THE EXERCISE: Can you reproduce the items verbatim, from the very first line down to and including the line that contains "Describe the element at coordinates (223, 564)"?

Collected data
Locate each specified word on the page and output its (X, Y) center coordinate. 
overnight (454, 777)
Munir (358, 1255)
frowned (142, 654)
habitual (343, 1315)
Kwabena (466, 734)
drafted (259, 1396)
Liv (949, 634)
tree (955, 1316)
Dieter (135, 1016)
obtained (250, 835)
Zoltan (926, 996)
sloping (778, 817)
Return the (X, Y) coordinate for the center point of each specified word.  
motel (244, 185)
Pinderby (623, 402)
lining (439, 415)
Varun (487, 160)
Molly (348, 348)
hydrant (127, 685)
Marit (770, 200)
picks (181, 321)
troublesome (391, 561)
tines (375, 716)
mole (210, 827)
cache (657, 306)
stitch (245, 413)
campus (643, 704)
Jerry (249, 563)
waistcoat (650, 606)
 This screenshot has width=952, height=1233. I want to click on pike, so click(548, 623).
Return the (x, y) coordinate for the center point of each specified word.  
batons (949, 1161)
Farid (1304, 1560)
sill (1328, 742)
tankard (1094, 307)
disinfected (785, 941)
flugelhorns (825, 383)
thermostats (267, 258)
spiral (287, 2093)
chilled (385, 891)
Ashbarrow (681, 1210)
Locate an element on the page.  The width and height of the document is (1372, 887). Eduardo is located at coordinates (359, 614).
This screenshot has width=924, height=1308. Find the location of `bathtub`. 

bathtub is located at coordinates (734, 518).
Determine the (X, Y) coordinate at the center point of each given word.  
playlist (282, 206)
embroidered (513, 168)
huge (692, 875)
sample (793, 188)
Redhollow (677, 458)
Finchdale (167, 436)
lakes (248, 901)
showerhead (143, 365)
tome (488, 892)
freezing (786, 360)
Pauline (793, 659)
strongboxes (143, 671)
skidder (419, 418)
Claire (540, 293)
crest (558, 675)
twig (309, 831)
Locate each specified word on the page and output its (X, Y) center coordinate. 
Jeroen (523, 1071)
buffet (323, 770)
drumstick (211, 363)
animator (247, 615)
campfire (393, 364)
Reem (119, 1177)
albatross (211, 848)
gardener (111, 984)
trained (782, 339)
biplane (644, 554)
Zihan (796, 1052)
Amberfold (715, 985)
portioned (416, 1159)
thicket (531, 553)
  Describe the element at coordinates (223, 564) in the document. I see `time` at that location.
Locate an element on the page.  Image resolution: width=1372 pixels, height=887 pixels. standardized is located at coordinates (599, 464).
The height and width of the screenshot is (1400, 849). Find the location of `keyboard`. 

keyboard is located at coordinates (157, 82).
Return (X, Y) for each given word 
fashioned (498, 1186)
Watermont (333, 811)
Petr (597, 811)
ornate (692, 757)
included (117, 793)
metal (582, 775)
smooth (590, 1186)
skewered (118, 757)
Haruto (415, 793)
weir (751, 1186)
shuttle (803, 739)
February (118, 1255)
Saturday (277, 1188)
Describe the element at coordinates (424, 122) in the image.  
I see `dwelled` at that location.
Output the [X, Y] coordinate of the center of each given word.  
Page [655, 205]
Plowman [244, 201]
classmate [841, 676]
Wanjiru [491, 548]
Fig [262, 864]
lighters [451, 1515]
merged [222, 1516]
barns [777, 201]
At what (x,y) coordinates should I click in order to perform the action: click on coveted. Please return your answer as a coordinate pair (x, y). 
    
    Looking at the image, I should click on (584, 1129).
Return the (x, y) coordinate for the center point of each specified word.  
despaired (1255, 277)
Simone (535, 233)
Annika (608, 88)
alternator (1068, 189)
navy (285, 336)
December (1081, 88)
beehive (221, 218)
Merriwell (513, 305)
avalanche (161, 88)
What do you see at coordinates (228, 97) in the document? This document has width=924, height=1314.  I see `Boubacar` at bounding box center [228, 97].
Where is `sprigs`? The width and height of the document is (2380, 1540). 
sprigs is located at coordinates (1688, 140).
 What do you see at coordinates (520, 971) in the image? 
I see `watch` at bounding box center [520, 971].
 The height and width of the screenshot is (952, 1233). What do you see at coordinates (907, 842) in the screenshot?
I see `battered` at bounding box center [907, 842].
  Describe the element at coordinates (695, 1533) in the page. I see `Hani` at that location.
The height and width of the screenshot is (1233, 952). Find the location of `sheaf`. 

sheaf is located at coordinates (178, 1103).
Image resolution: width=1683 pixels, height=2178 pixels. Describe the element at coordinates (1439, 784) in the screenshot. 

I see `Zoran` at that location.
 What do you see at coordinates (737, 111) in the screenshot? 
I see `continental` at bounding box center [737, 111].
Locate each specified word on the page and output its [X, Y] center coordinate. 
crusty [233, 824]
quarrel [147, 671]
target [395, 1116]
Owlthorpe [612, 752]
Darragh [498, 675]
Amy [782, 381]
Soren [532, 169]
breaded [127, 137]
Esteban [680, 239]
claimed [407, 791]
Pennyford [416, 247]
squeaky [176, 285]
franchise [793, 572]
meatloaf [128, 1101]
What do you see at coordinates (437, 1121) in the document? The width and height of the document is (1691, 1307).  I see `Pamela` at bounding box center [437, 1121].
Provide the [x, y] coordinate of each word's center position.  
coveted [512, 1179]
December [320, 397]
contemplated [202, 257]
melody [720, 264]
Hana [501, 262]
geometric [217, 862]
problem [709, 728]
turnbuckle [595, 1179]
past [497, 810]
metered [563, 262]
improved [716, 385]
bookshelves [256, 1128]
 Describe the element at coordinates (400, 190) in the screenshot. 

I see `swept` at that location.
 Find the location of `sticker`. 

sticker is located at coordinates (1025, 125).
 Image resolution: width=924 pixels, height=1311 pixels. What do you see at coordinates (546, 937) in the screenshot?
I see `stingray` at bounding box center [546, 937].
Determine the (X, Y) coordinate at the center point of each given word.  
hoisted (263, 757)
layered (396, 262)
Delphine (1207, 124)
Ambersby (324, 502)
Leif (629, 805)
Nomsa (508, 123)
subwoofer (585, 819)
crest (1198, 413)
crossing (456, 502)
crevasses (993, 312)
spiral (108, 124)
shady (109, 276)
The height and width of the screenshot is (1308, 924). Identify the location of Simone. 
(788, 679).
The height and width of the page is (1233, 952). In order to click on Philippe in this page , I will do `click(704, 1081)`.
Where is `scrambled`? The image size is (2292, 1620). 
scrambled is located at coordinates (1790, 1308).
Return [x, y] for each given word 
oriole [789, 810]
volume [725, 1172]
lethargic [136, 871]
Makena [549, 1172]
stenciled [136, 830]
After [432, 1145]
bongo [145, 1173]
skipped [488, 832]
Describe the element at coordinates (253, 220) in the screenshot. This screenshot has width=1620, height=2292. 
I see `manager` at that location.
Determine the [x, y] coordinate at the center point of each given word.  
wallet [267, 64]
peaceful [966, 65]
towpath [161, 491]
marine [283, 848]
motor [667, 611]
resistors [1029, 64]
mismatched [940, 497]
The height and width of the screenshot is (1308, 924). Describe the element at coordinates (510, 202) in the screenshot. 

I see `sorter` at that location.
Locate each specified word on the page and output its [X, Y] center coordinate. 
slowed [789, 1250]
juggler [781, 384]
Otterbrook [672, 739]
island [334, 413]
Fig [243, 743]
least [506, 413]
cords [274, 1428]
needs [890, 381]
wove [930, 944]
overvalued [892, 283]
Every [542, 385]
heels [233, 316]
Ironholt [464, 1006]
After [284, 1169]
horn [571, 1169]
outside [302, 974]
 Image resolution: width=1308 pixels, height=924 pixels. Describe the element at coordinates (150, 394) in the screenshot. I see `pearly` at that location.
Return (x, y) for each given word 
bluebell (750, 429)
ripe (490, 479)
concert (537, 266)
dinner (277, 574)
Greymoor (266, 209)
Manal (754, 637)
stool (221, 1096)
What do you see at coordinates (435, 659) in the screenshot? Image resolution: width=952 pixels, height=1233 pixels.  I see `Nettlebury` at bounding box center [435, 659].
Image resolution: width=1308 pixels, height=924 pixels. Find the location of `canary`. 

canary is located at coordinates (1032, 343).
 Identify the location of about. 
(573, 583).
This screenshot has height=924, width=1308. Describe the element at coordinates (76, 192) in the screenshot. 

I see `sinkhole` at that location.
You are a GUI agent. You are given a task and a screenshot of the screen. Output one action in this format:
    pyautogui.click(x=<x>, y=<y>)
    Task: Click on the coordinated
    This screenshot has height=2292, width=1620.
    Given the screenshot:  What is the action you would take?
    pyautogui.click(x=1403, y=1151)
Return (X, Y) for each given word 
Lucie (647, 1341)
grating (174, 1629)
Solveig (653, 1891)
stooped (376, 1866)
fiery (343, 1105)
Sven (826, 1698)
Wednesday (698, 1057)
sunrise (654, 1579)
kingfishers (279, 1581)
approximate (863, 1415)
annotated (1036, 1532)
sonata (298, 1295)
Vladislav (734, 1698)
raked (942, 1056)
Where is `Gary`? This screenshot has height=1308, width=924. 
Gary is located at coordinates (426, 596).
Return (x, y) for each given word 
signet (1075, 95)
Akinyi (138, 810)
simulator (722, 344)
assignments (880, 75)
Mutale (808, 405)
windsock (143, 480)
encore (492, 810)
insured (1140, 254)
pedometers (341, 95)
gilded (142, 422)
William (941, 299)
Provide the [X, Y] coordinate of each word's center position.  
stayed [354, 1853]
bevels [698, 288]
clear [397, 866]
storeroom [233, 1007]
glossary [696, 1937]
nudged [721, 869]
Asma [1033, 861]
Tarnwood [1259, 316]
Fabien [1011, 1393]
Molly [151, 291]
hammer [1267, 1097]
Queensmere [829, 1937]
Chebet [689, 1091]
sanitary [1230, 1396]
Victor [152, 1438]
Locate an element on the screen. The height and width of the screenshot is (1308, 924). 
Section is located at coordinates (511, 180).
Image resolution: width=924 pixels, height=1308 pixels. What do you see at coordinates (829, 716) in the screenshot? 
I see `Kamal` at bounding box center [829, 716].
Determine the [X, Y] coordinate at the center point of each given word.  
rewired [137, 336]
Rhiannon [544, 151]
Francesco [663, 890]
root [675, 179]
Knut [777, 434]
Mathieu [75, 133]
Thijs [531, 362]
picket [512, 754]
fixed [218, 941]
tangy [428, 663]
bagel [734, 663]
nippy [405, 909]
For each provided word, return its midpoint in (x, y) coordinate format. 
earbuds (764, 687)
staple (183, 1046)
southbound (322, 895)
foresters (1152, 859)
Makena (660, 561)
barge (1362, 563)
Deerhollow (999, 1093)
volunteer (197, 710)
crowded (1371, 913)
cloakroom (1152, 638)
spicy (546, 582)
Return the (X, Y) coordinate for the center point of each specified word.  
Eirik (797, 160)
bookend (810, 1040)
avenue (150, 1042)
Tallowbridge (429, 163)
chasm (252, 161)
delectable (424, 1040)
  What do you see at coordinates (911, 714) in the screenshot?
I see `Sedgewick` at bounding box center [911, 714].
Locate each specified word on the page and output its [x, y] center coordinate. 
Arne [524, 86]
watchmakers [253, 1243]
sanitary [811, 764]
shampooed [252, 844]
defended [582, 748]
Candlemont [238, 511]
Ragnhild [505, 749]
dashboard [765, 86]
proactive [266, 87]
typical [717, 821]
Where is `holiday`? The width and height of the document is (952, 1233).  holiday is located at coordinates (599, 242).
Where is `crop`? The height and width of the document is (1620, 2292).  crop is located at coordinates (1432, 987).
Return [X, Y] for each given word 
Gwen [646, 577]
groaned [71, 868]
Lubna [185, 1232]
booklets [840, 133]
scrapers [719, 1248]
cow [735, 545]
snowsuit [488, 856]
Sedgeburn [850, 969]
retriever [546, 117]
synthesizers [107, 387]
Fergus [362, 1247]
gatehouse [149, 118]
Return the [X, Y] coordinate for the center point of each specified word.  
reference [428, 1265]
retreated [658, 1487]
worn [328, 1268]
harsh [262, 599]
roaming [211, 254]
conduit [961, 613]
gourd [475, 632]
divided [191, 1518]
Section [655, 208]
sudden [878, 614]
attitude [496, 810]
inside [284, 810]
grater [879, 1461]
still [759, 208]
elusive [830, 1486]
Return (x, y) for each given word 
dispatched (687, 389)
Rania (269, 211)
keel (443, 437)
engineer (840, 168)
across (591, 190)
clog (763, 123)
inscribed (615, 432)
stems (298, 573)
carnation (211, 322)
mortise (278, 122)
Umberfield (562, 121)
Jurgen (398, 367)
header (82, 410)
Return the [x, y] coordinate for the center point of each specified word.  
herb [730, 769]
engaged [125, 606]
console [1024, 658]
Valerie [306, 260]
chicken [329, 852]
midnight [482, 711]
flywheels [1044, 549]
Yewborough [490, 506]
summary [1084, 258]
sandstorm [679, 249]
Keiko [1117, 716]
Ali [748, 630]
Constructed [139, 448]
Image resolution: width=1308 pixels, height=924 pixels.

ANSWER IN FULL:
Locate each specified word on the page and output its (X, Y) center coordinate. 
overnight (454, 777)
Munir (358, 1255)
frowned (142, 654)
habitual (343, 1315)
Kwabena (466, 734)
drafted (259, 1396)
Liv (949, 634)
tree (955, 1316)
Dieter (135, 1016)
obtained (250, 835)
Zoltan (926, 996)
sloping (778, 817)
Return the (X, Y) coordinate for the center point of each specified word.  
motel (244, 185)
Pinderby (623, 402)
lining (439, 415)
Varun (487, 160)
Molly (348, 348)
hydrant (127, 685)
Marit (770, 200)
picks (181, 321)
troublesome (391, 561)
tines (375, 716)
mole (210, 827)
cache (657, 306)
stitch (245, 413)
campus (643, 704)
Jerry (249, 563)
waistcoat (650, 606)
 This screenshot has width=952, height=1233. I want to click on pike, so click(548, 623).
Return the (x, y) coordinate for the center point of each specified word.  
batons (949, 1161)
Farid (1304, 1560)
sill (1328, 742)
tankard (1094, 307)
disinfected (785, 941)
flugelhorns (825, 383)
thermostats (267, 258)
spiral (287, 2093)
chilled (385, 891)
Ashbarrow (681, 1210)
Locate an element on the page.  The width and height of the document is (1372, 887). Eduardo is located at coordinates (359, 614).
This screenshot has width=924, height=1308. Find the location of `bathtub`. 

bathtub is located at coordinates (734, 518).
Determine the (X, Y) coordinate at the center point of each given word.  
playlist (282, 206)
embroidered (513, 168)
huge (692, 875)
sample (793, 188)
Redhollow (677, 458)
Finchdale (167, 436)
lakes (248, 901)
showerhead (143, 365)
tome (488, 892)
freezing (786, 360)
Pauline (793, 659)
strongboxes (143, 671)
skidder (419, 418)
Claire (540, 293)
crest (558, 675)
twig (309, 831)
Locate each specified word on the page and output its (X, Y) center coordinate. 
Jeroen (523, 1071)
buffet (323, 770)
drumstick (211, 363)
animator (247, 615)
campfire (393, 364)
Reem (119, 1177)
albatross (211, 848)
gardener (111, 984)
trained (782, 339)
biplane (644, 554)
Zihan (796, 1052)
Amberfold (715, 985)
portioned (416, 1159)
thicket (531, 553)
  Describe the element at coordinates (223, 564) in the document. I see `time` at that location.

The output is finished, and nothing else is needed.